• **What you will do**
Transcribe the listing below only from the line with "relocated | gruszka/czerwony" up to and including the line with "missing | łyżka/czerwony".

• **Given information**
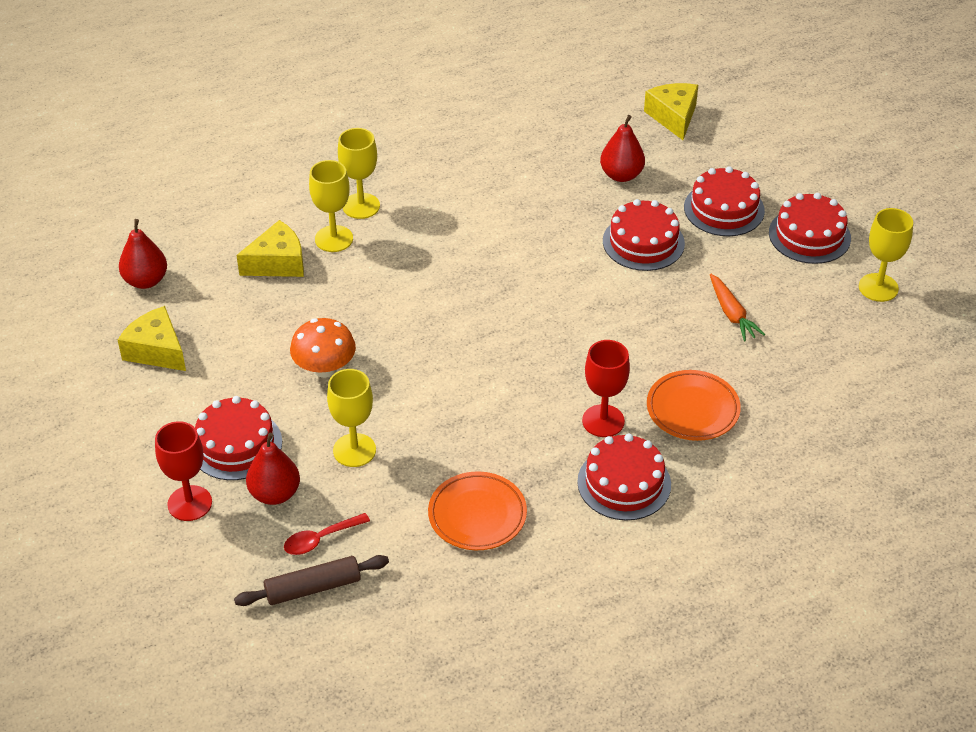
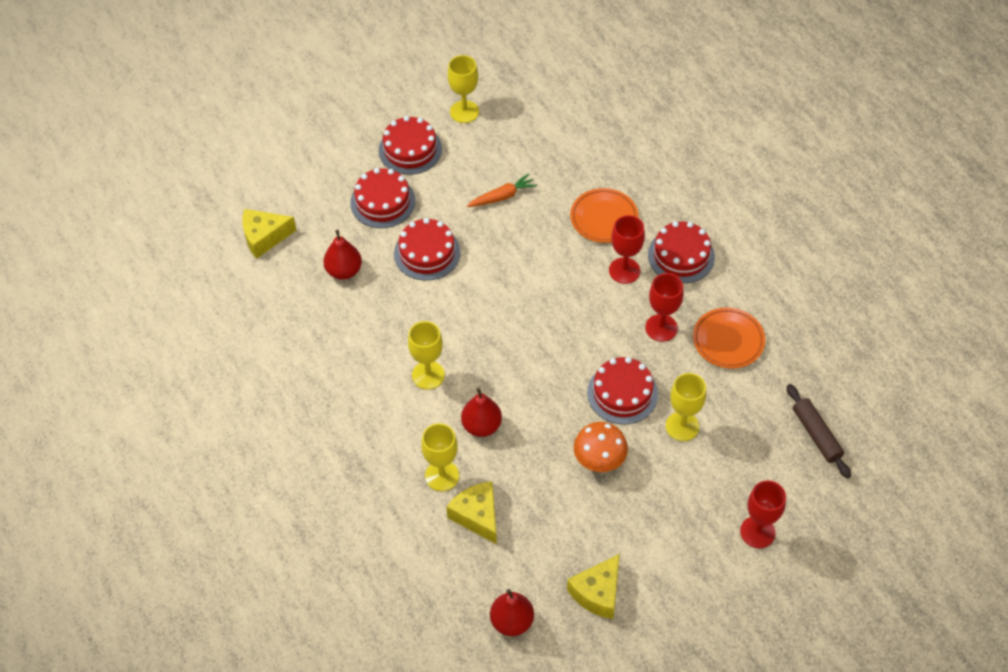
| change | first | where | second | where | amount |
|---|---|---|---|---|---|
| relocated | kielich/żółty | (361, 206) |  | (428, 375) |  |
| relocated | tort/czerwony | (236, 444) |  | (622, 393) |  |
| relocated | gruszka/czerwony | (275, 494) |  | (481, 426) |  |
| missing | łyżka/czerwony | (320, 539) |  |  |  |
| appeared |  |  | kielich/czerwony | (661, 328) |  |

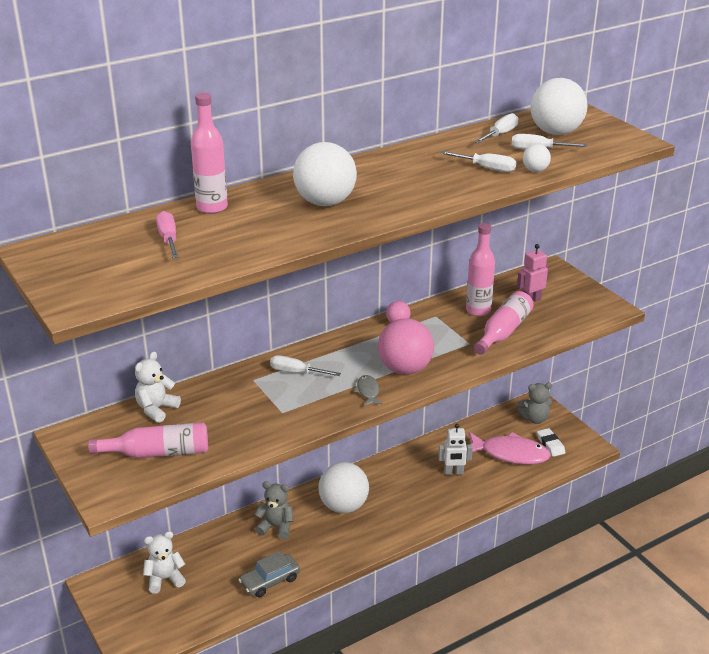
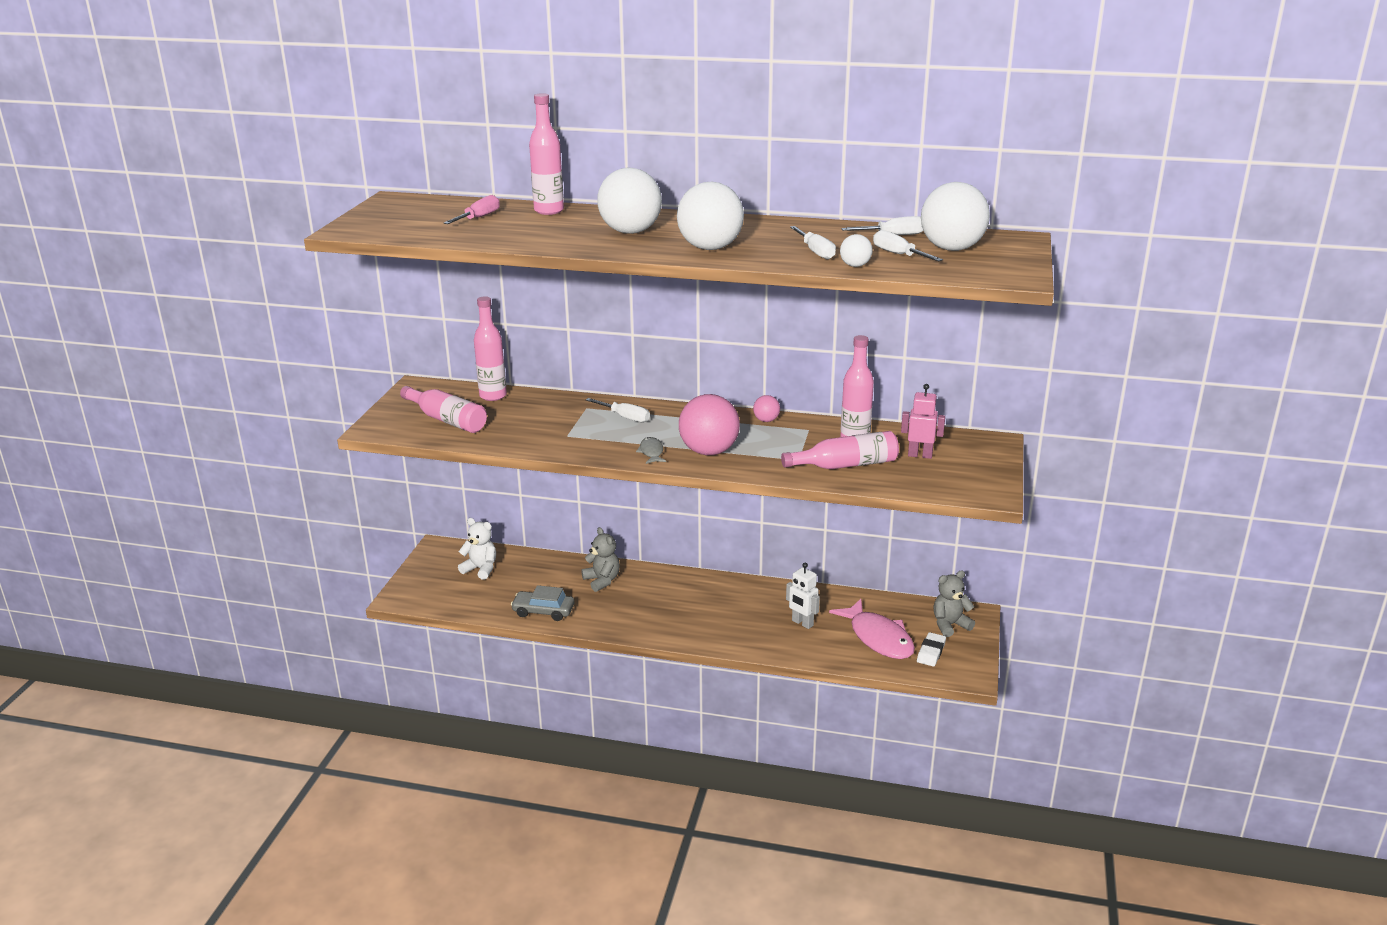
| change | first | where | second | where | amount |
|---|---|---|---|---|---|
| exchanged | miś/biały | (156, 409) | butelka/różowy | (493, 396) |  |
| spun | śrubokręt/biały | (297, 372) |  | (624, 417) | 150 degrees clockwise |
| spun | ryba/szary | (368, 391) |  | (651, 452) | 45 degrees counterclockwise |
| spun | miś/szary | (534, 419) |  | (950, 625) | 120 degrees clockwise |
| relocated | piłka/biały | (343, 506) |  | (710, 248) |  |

...

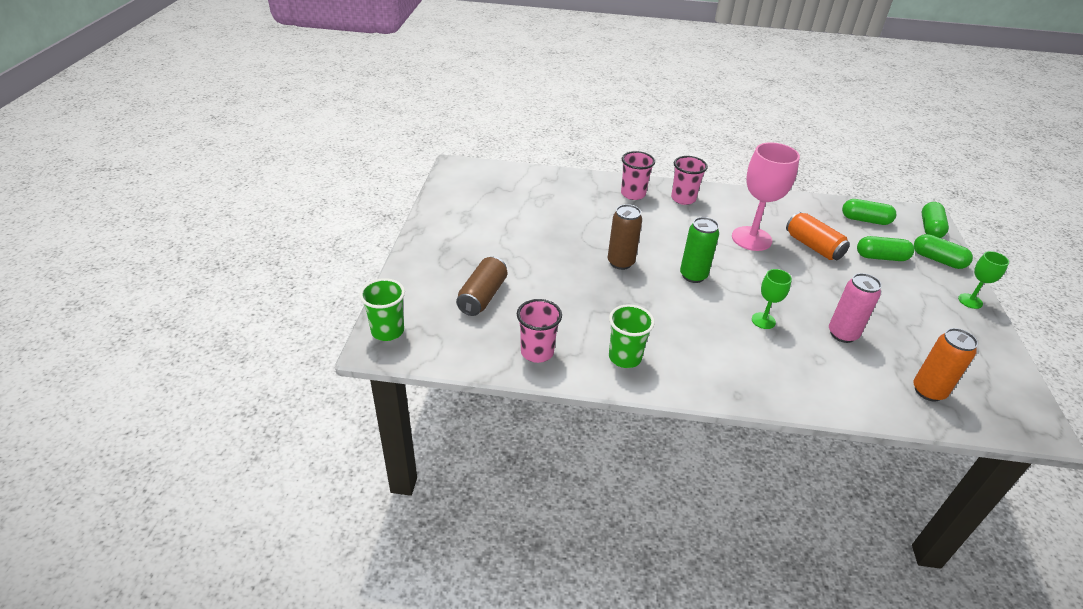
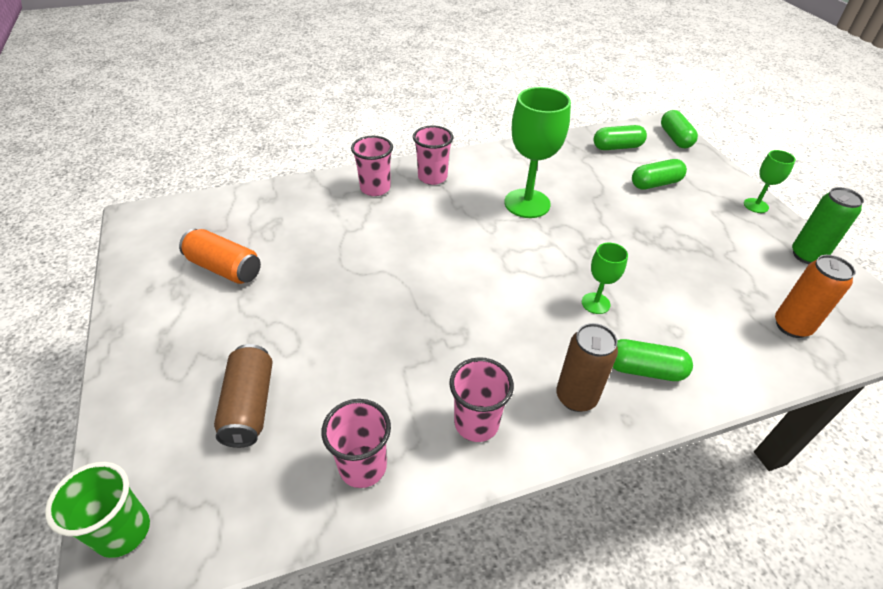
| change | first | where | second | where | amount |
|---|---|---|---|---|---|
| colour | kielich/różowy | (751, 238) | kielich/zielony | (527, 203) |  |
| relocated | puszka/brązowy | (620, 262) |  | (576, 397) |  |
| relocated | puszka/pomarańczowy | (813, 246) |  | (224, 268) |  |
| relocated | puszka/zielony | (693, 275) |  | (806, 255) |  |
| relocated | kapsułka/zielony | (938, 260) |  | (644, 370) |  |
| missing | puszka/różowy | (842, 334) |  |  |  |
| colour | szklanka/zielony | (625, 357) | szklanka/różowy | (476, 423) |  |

• **Solution to the problem**
| relocated | gruszka/czerwony | (275, 494) |  | (481, 426) |  |
| missing | łyżka/czerwony | (320, 539) |  |  |  |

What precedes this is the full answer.